■ **Activity**:
Find "orange 1x1 round brick [447,125,487,186]" below and begin at its line; stop after the line with "brown 2x2 brick". Output those lines exactly, without pictures.

== == ==

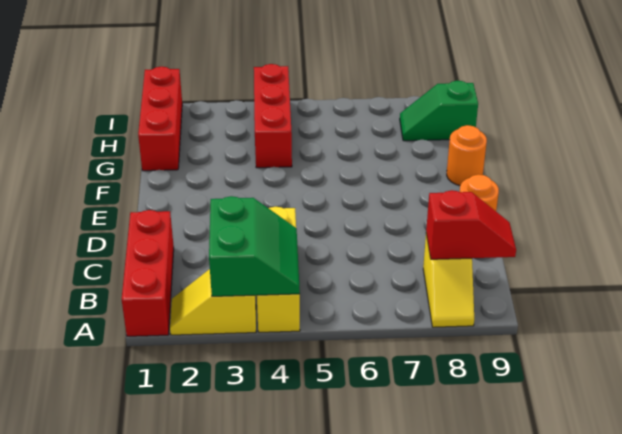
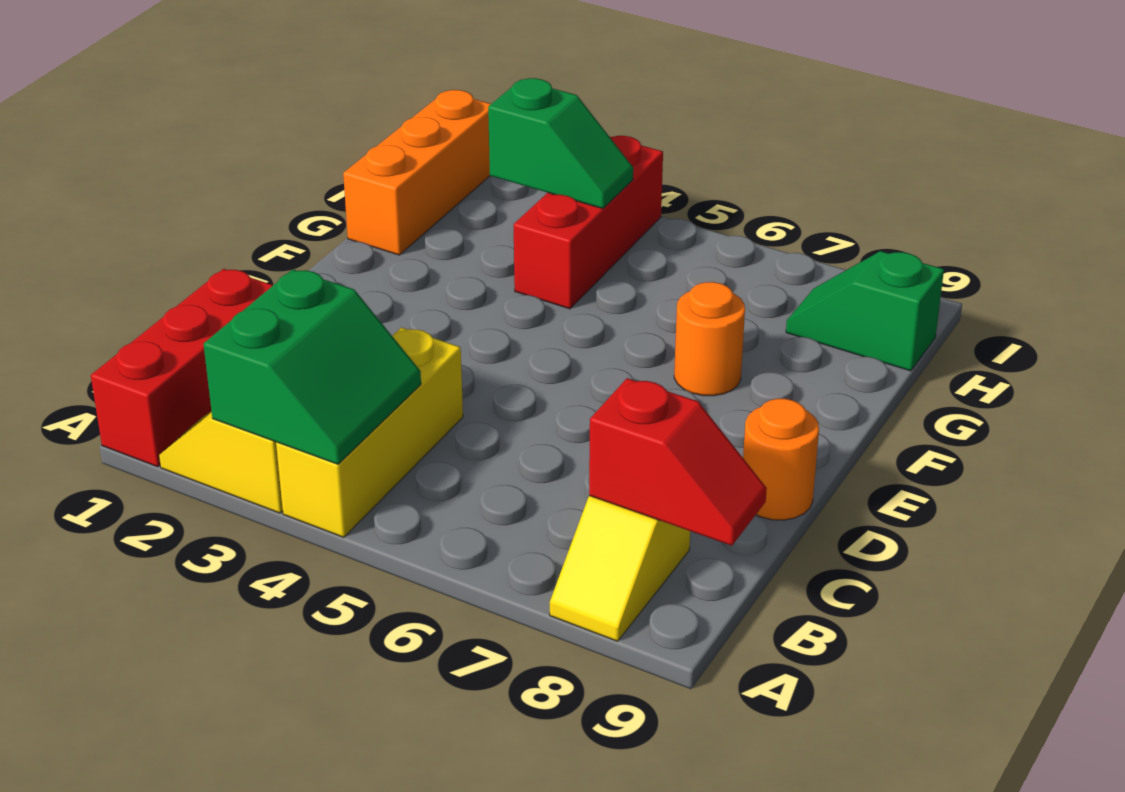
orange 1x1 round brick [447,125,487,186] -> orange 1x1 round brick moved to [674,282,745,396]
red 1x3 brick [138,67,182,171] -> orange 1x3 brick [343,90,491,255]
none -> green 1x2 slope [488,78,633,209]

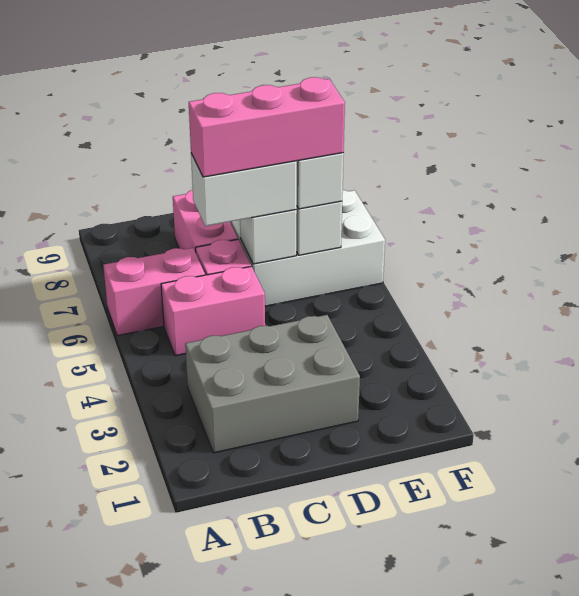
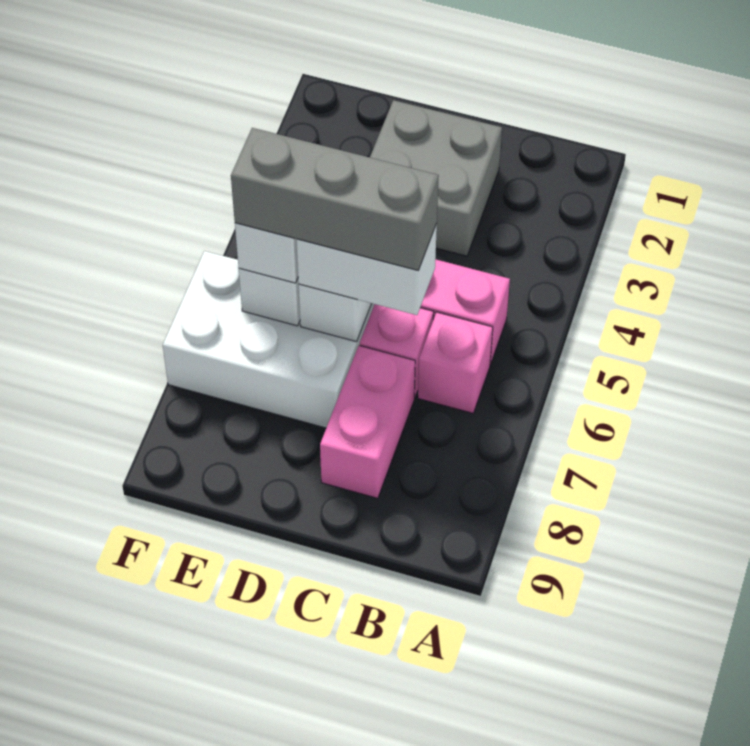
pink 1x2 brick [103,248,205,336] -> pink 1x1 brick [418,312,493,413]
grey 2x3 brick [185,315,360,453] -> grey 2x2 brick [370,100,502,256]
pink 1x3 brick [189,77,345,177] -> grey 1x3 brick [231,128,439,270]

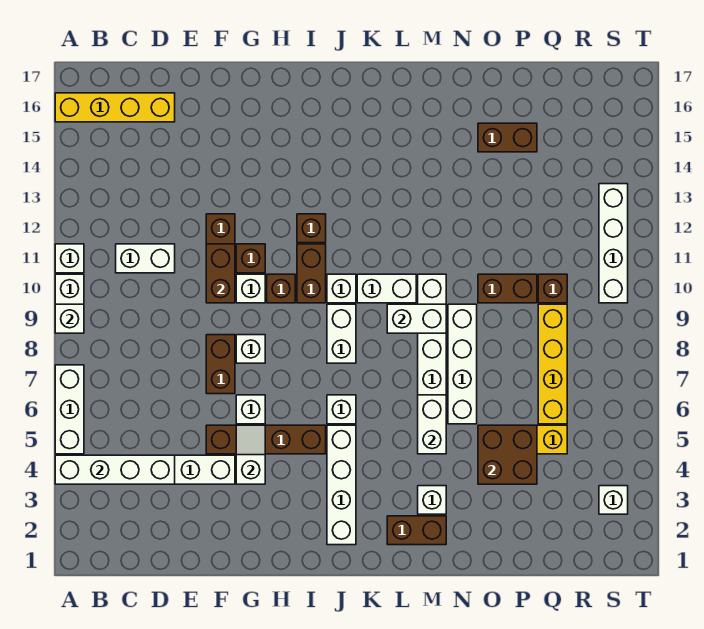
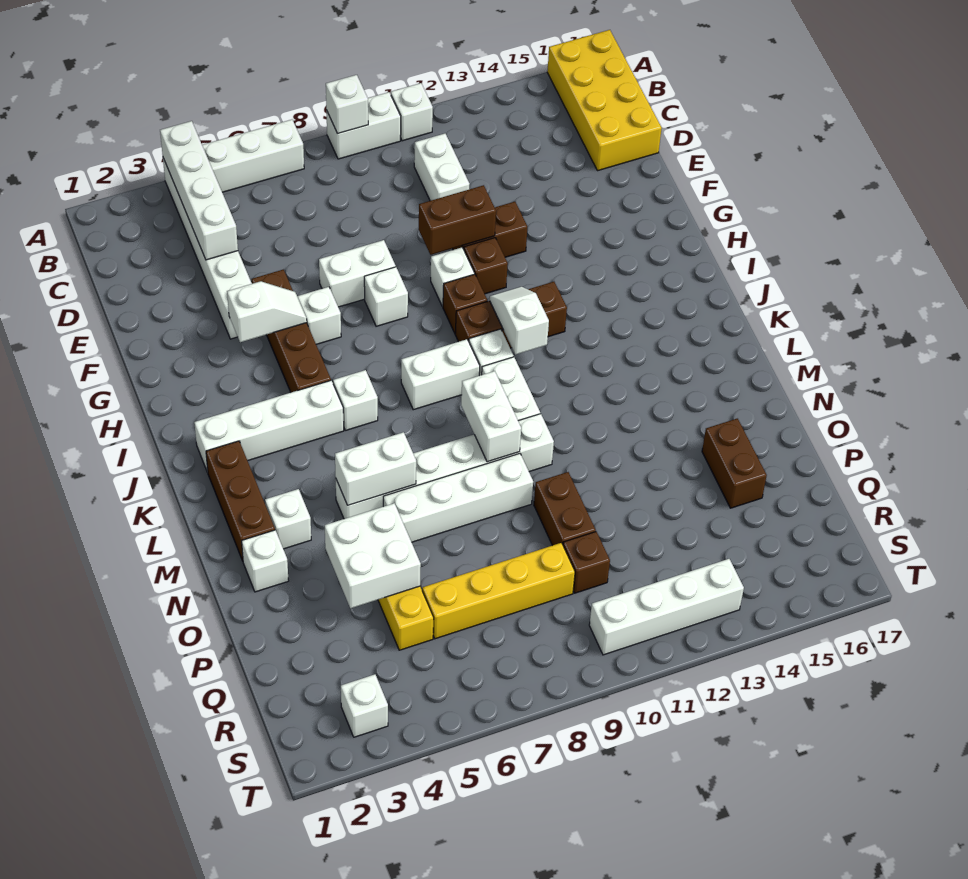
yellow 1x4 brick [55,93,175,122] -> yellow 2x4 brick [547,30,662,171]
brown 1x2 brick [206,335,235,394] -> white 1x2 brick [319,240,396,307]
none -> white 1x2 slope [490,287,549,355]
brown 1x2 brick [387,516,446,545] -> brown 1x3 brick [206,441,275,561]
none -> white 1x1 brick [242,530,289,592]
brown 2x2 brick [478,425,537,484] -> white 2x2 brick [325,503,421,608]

== == ==

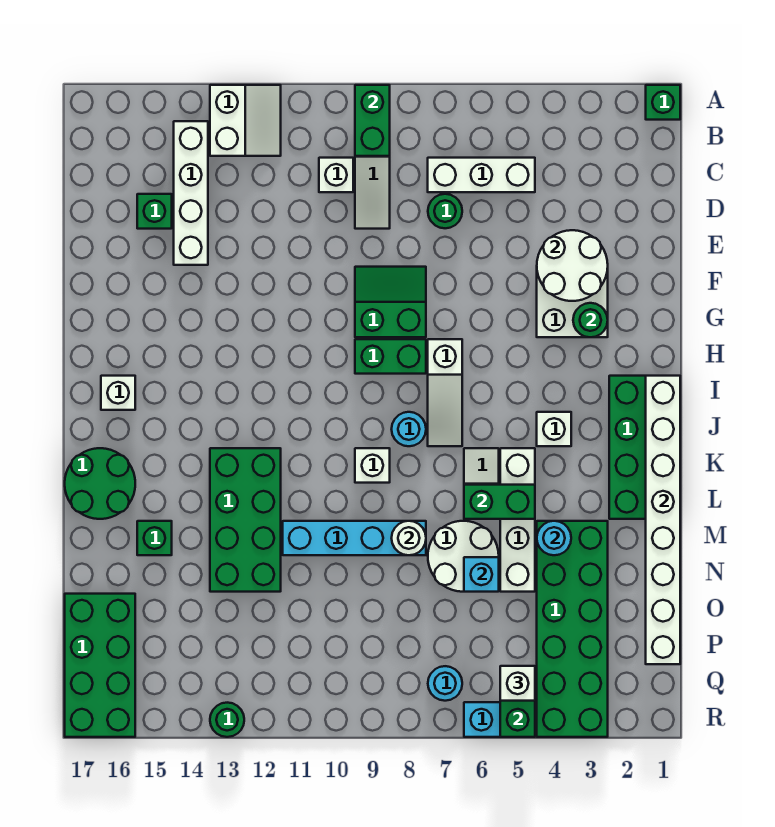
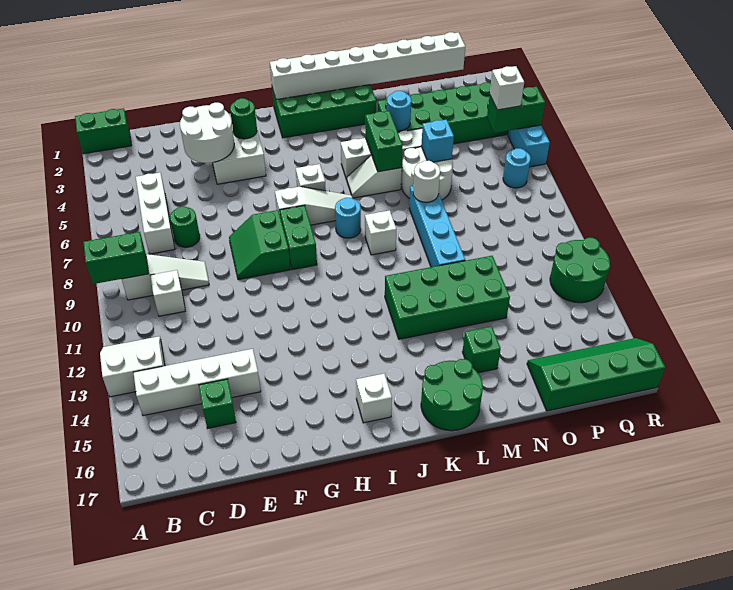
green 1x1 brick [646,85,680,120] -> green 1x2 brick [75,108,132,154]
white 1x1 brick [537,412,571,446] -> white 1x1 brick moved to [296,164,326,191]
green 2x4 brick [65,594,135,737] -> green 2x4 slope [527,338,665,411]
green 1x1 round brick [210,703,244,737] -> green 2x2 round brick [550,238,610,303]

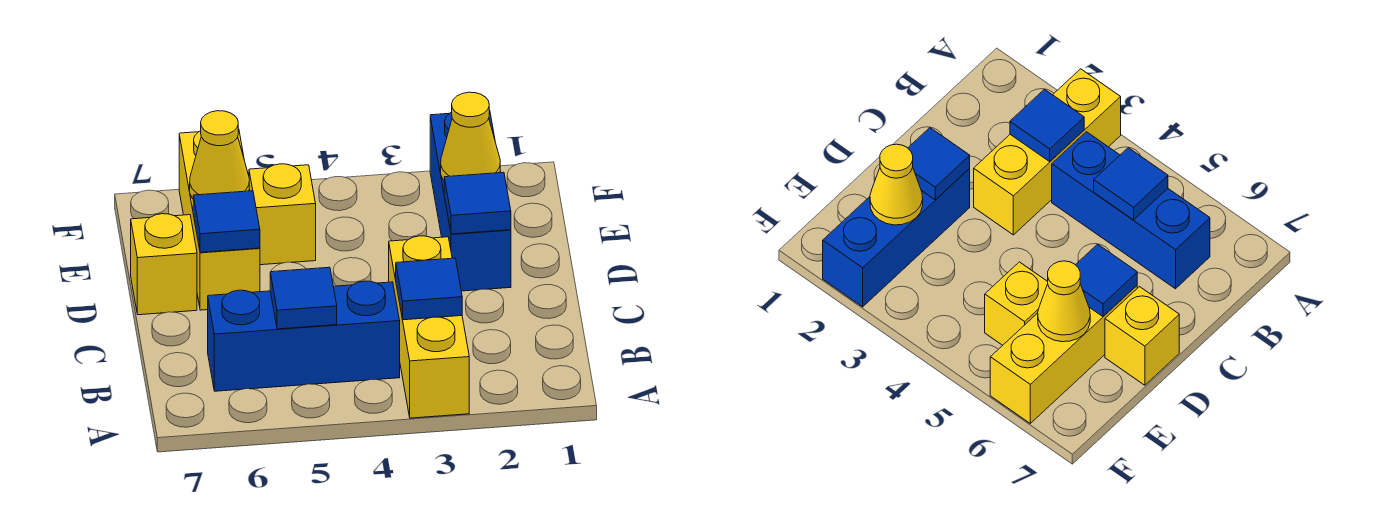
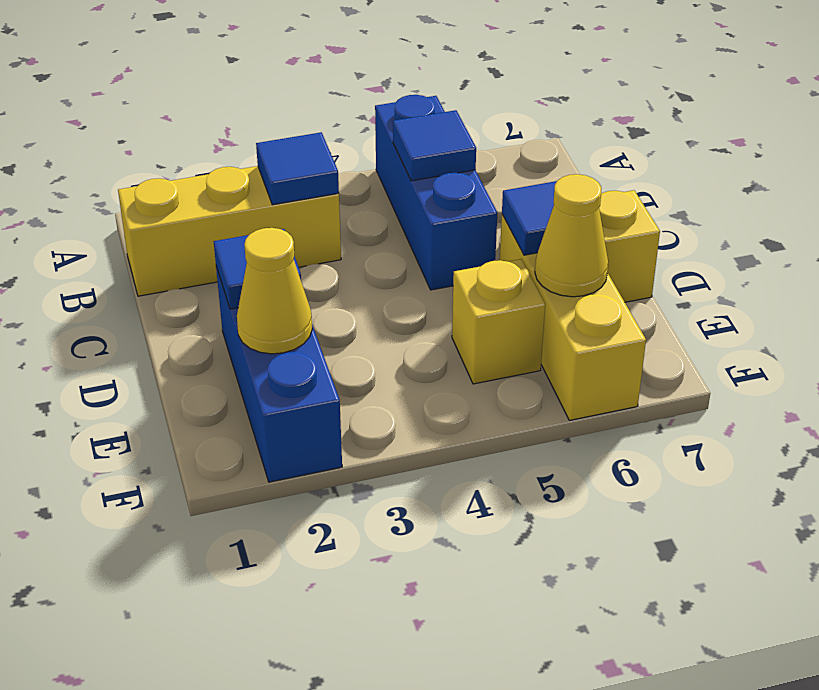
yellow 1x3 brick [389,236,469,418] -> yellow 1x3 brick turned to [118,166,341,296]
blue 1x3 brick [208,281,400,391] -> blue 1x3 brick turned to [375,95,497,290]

== == ==

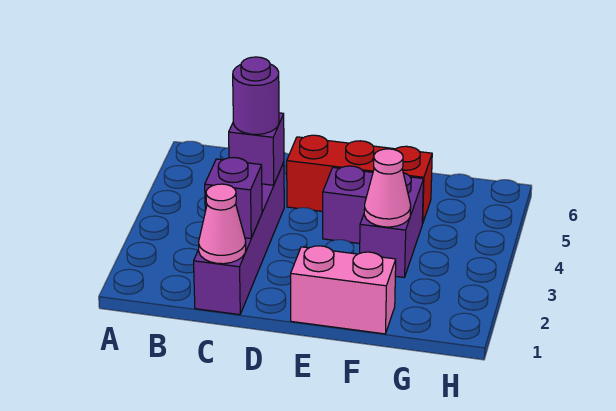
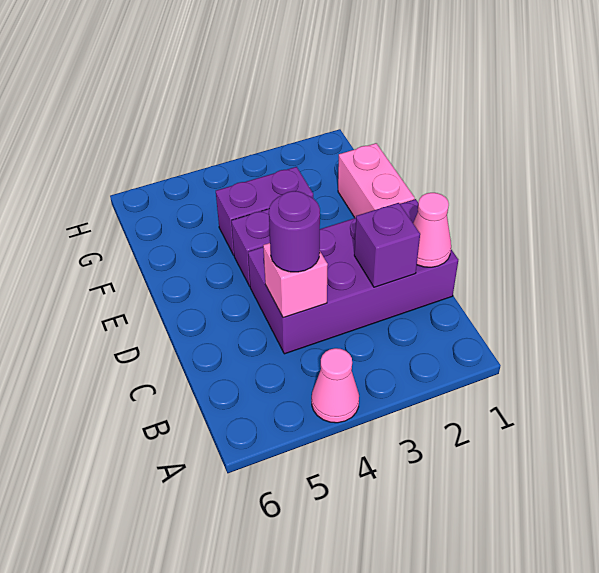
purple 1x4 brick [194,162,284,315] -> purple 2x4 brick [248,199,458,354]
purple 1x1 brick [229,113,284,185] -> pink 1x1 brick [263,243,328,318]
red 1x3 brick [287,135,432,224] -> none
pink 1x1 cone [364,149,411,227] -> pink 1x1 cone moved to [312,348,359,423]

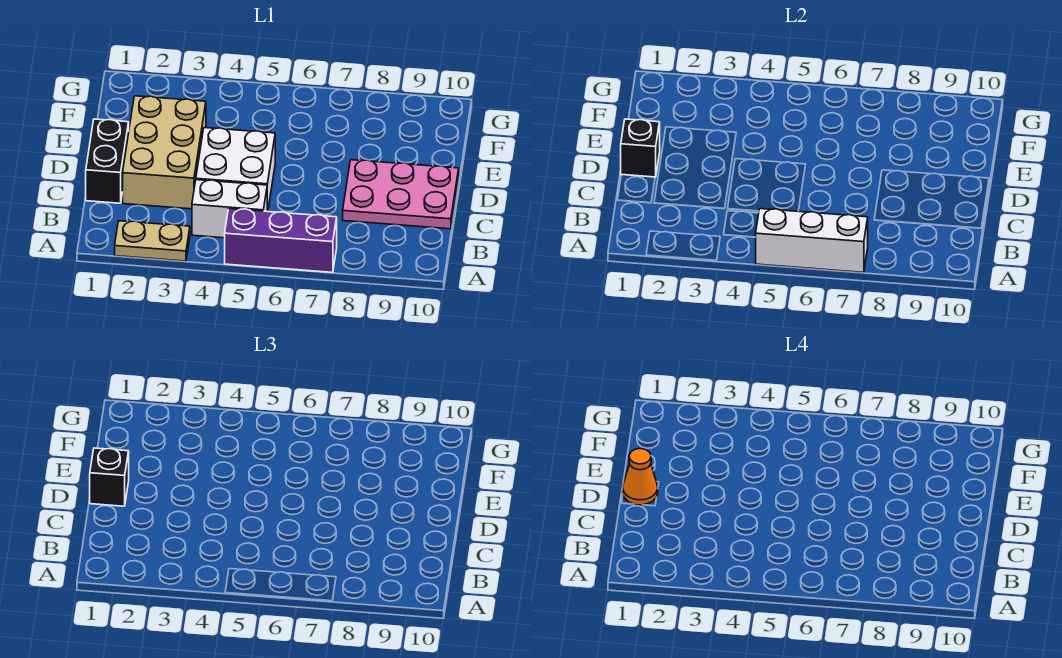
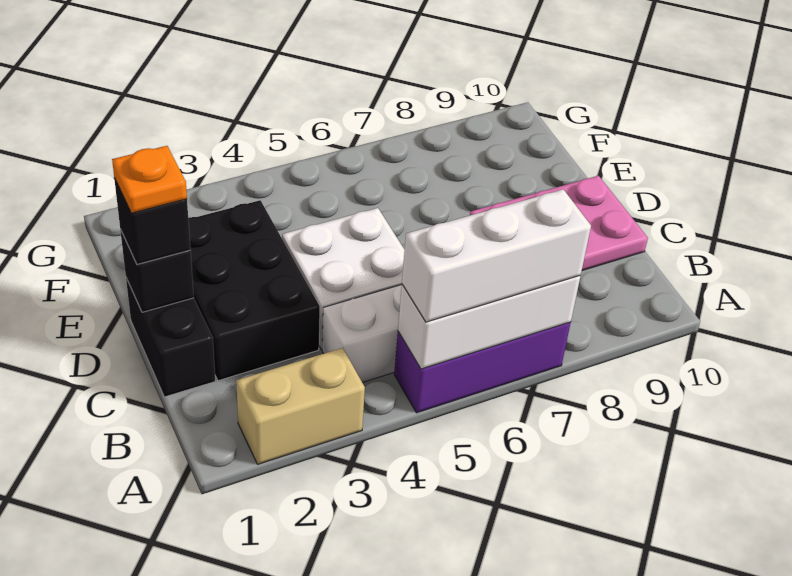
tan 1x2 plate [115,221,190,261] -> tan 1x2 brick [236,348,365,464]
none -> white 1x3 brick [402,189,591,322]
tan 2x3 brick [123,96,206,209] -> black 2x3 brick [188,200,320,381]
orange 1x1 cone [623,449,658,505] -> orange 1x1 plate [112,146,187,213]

== == ==

■ **Answer to the exercise**:
orange 1x1 round brick [447,125,487,186] -> orange 1x1 round brick moved to [674,282,745,396]
red 1x3 brick [138,67,182,171] -> orange 1x3 brick [343,90,491,255]
none -> green 1x2 slope [488,78,633,209]

pink 1x2 brick [103,248,205,336] -> pink 1x1 brick [418,312,493,413]
grey 2x3 brick [185,315,360,453] -> grey 2x2 brick [370,100,502,256]
pink 1x3 brick [189,77,345,177] -> grey 1x3 brick [231,128,439,270]

yellow 1x4 brick [55,93,175,122] -> yellow 2x4 brick [547,30,662,171]
brown 1x2 brick [206,335,235,394] -> white 1x2 brick [319,240,396,307]
none -> white 1x2 slope [490,287,549,355]
brown 1x2 brick [387,516,446,545] -> brown 1x3 brick [206,441,275,561]
none -> white 1x1 brick [242,530,289,592]
brown 2x2 brick [478,425,537,484] -> white 2x2 brick [325,503,421,608]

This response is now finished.